Instructions for the task:
Within the records below, find the line with "RTC1 pin SQW: A12 -> A7" and the line with "RADIO pin SCK: A8 -> A1", then reproduce exactly those two lines and all lines between them, without any picture.
----------------
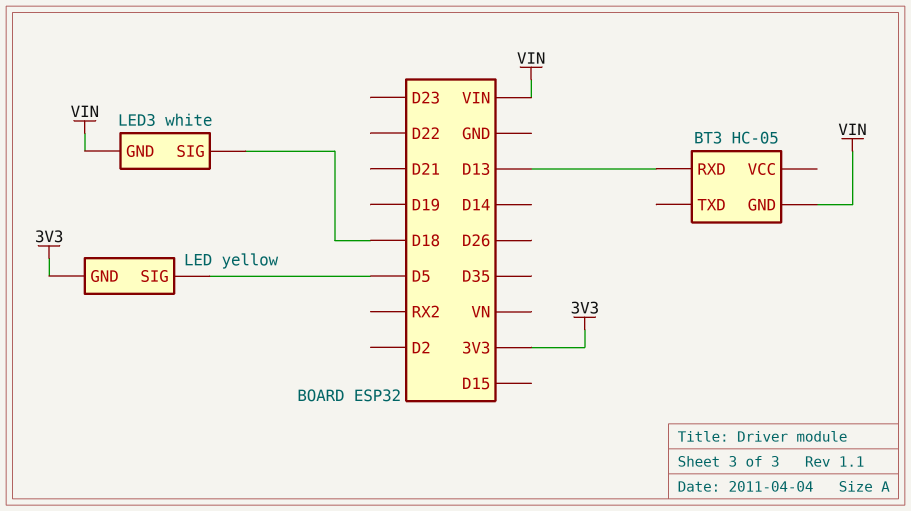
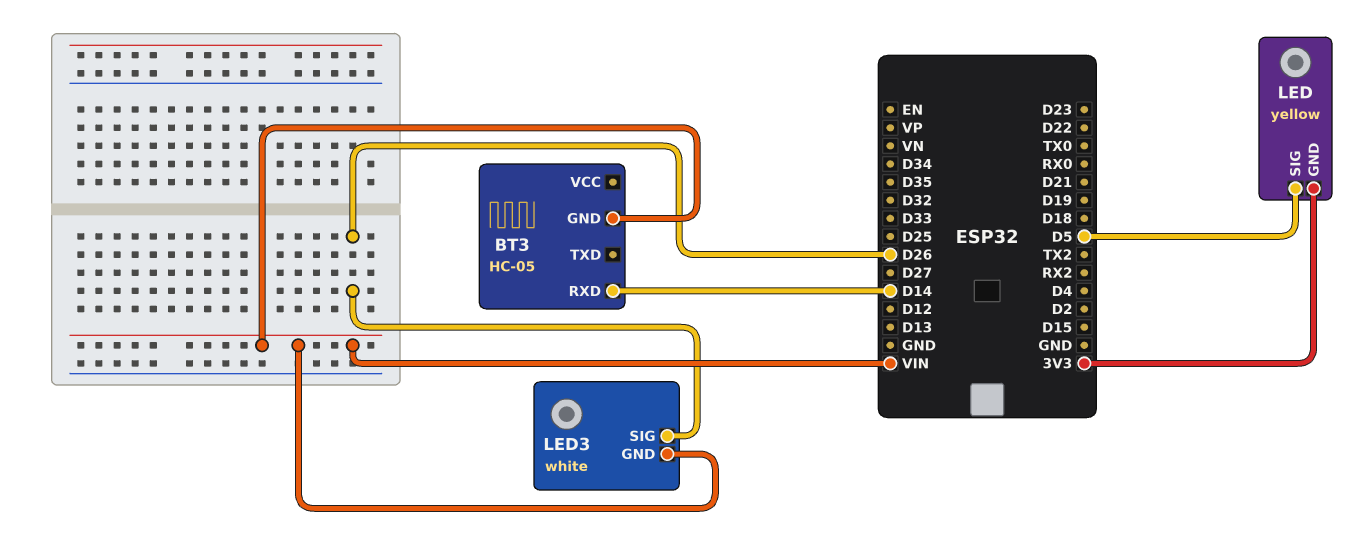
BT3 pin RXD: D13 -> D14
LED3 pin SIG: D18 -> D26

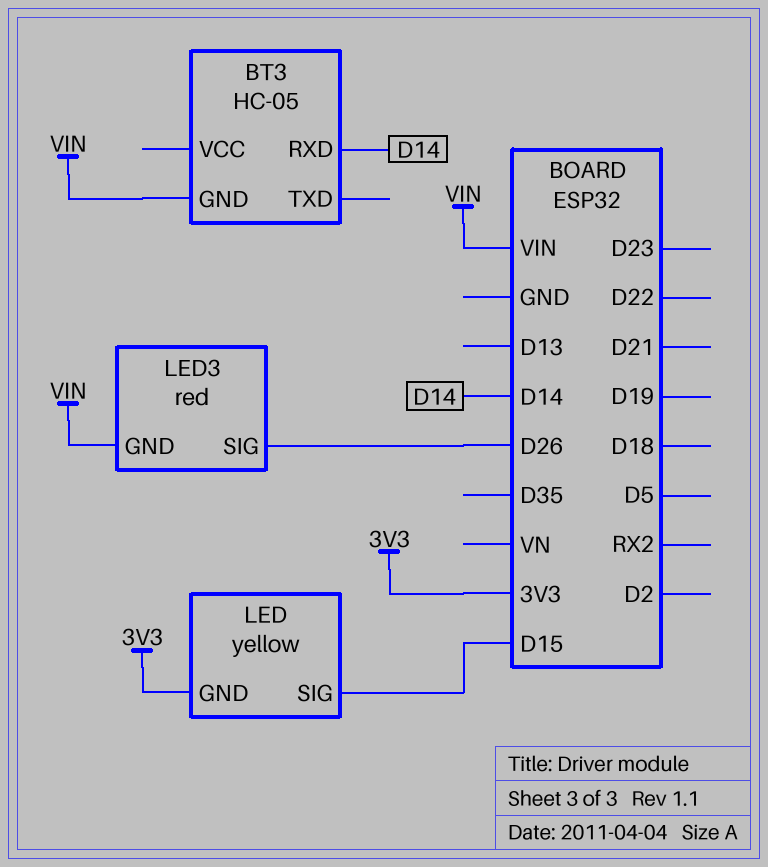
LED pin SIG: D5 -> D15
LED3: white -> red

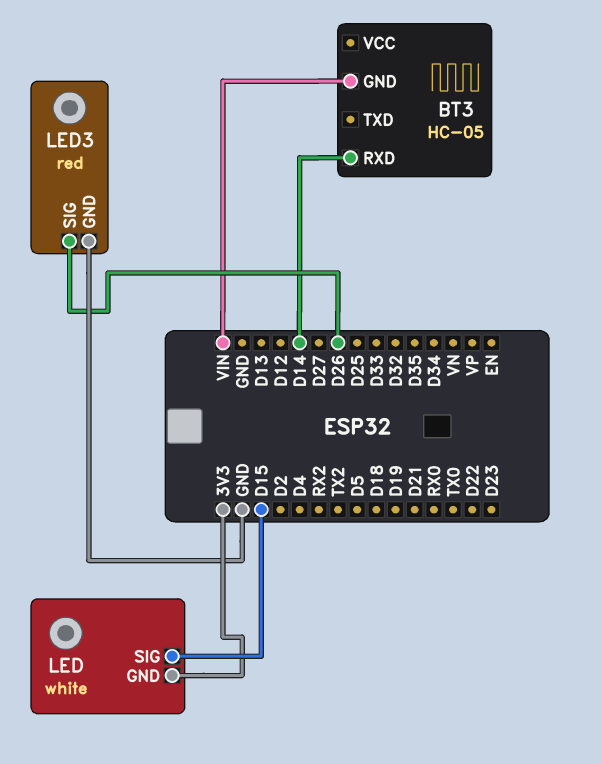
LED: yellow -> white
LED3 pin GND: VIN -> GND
----------------
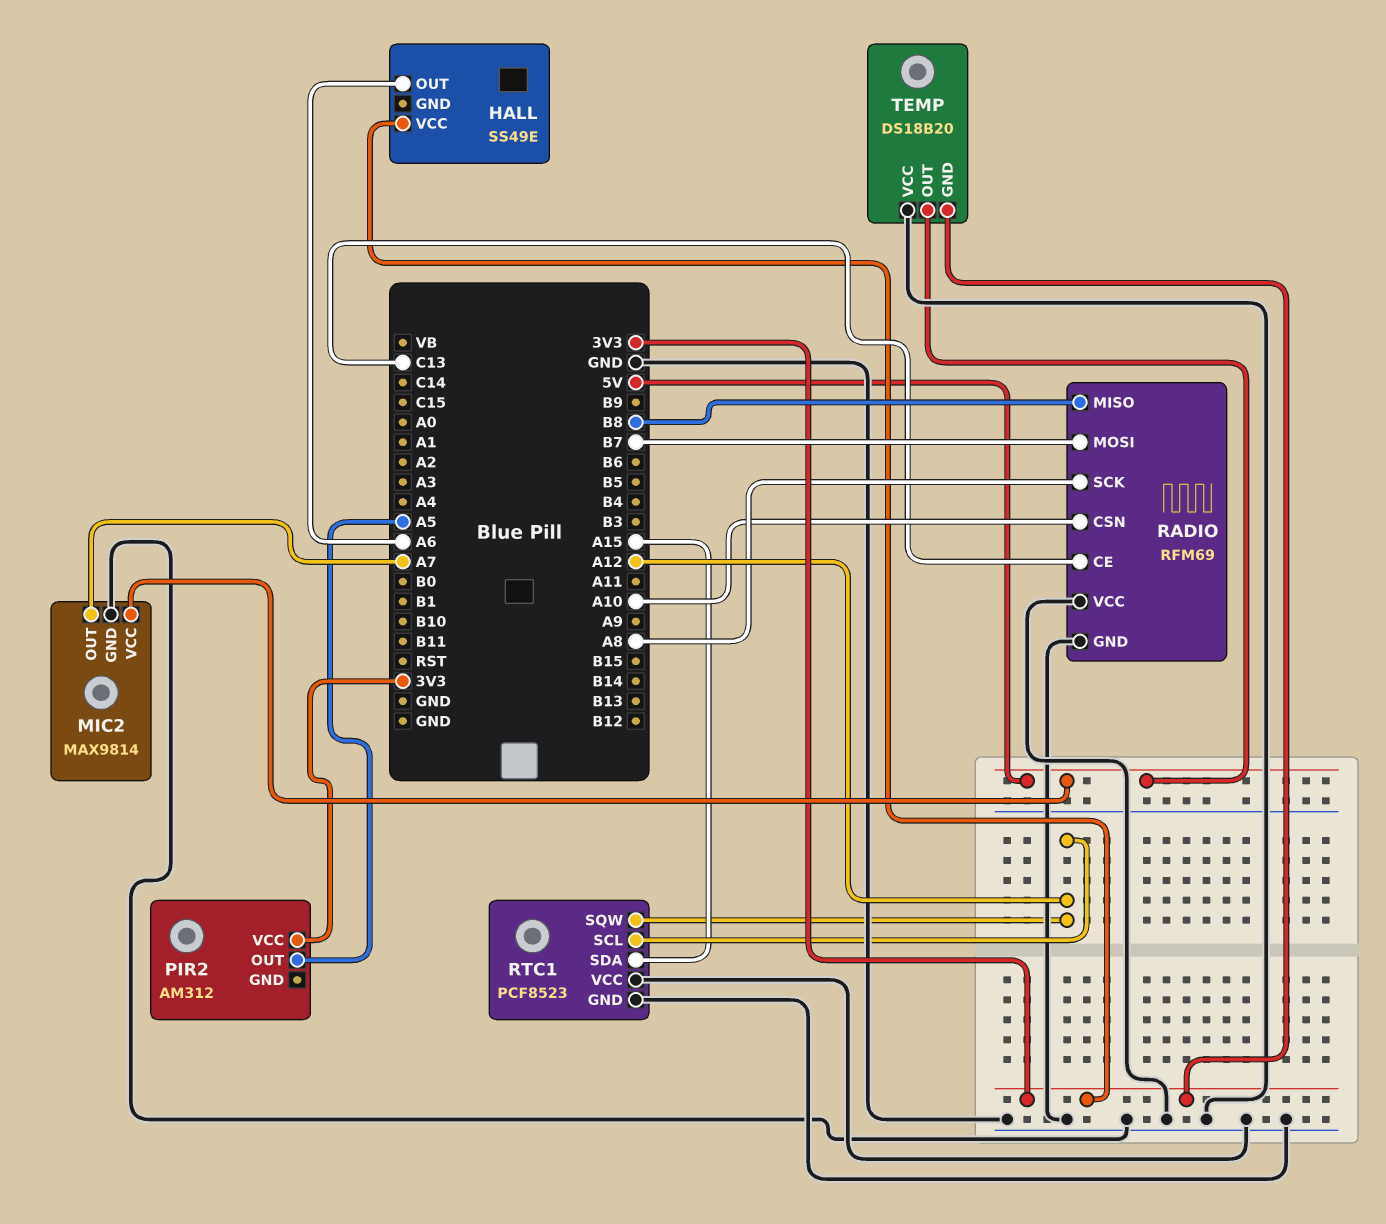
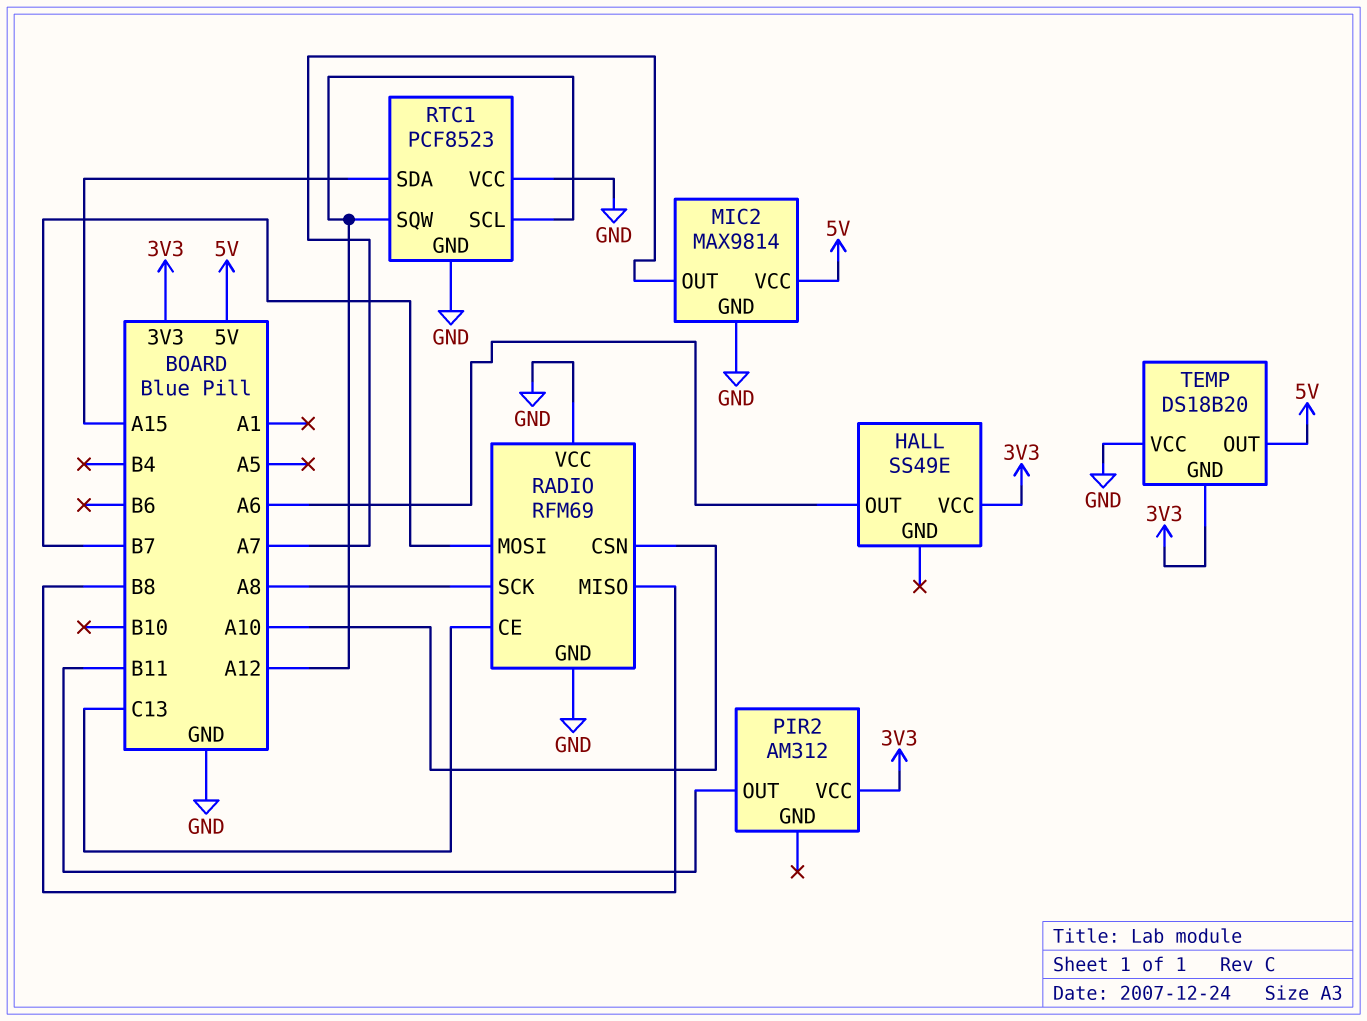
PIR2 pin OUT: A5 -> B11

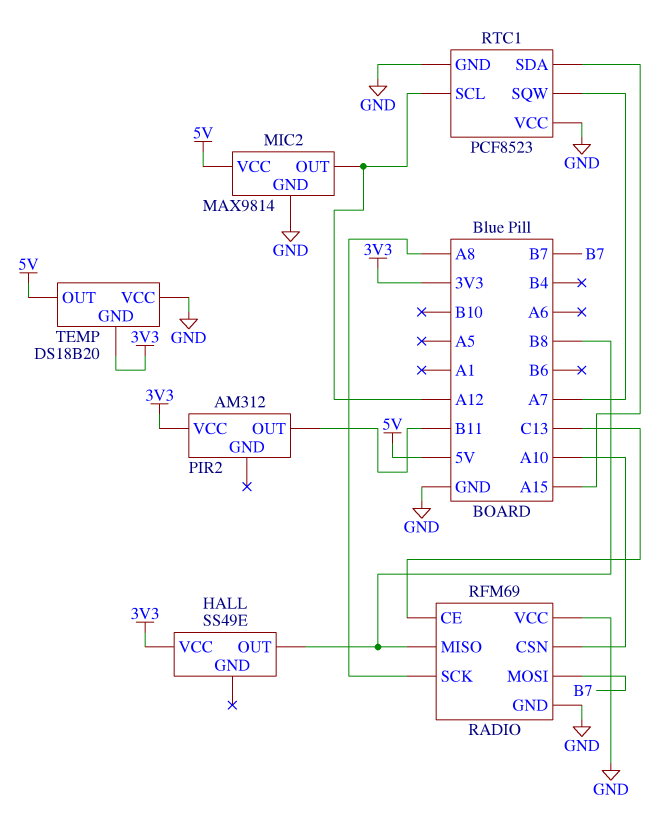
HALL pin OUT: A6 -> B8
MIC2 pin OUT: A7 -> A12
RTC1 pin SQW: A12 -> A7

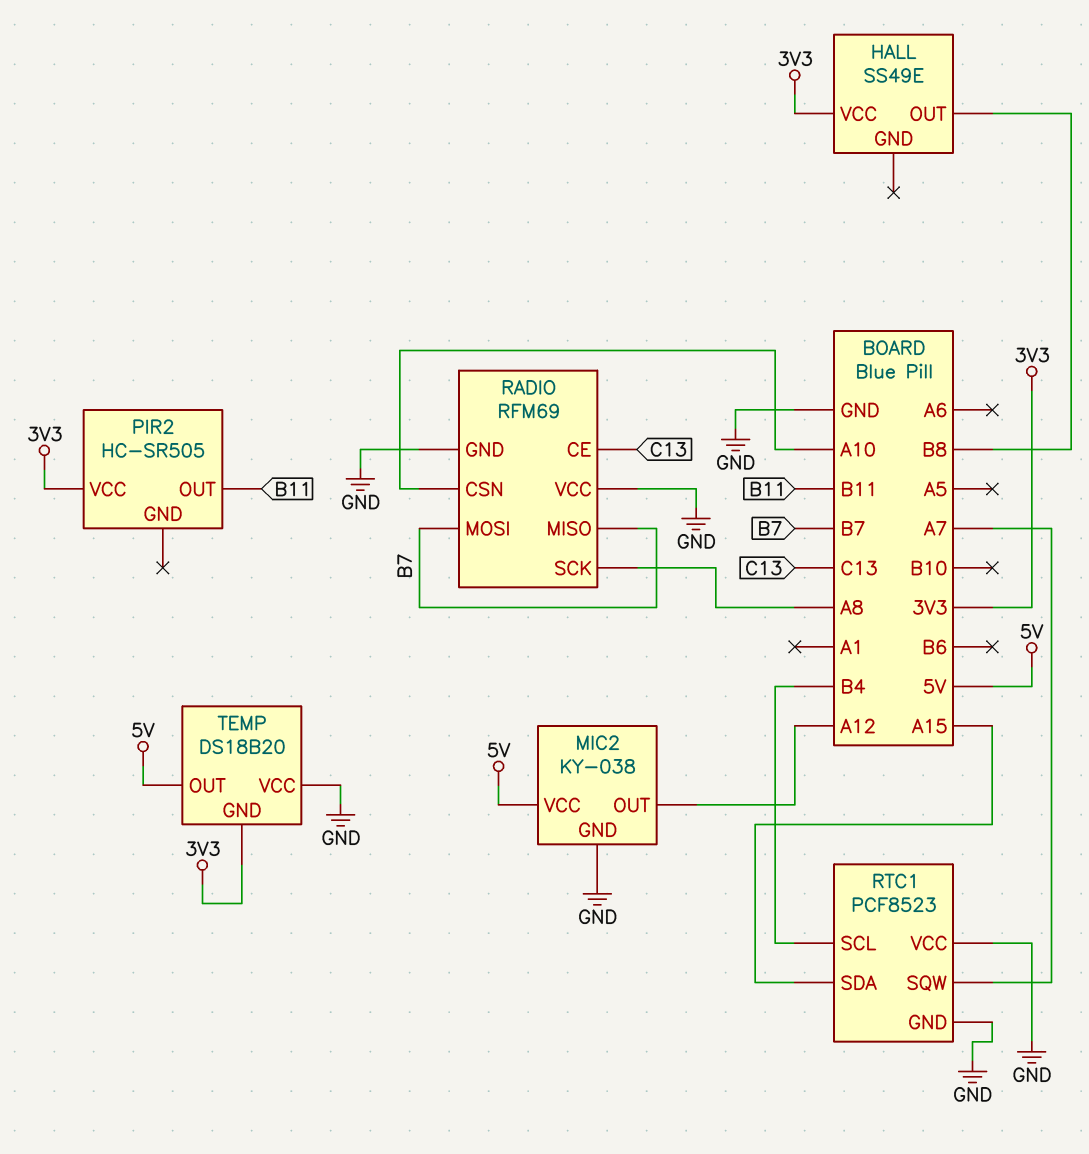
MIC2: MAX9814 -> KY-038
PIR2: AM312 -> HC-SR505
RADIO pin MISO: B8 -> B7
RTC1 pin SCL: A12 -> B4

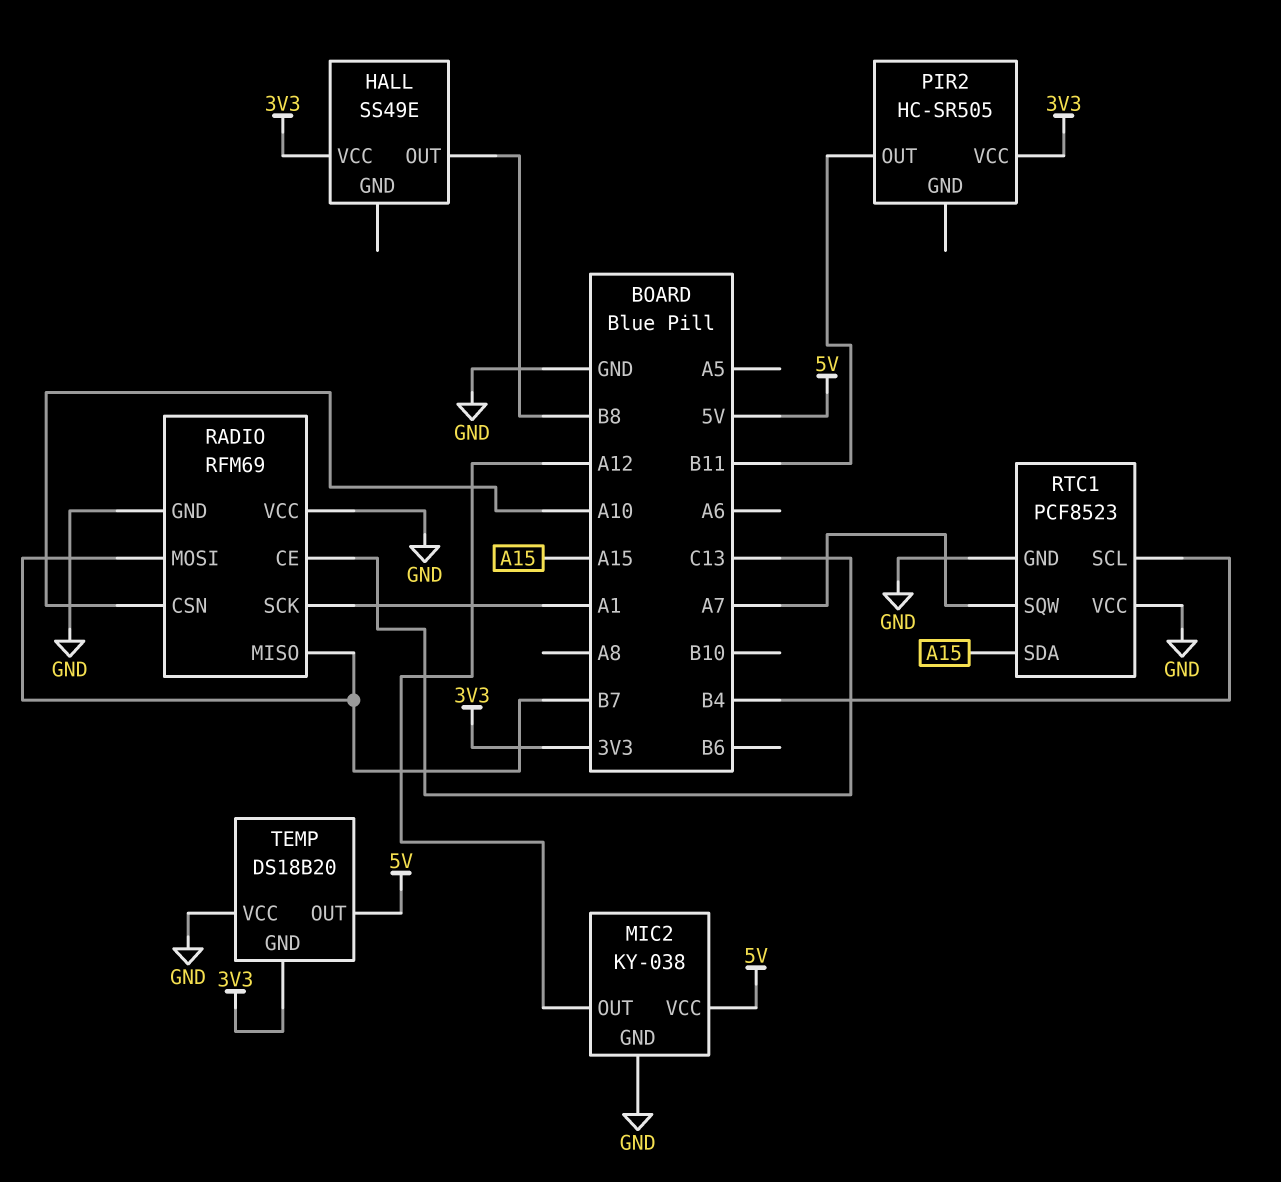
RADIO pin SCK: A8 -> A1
----------------
Completed task:
RTC1 pin SQW: A12 -> A7

MIC2: MAX9814 -> KY-038
PIR2: AM312 -> HC-SR505
RADIO pin MISO: B8 -> B7
RTC1 pin SCL: A12 -> B4

RADIO pin SCK: A8 -> A1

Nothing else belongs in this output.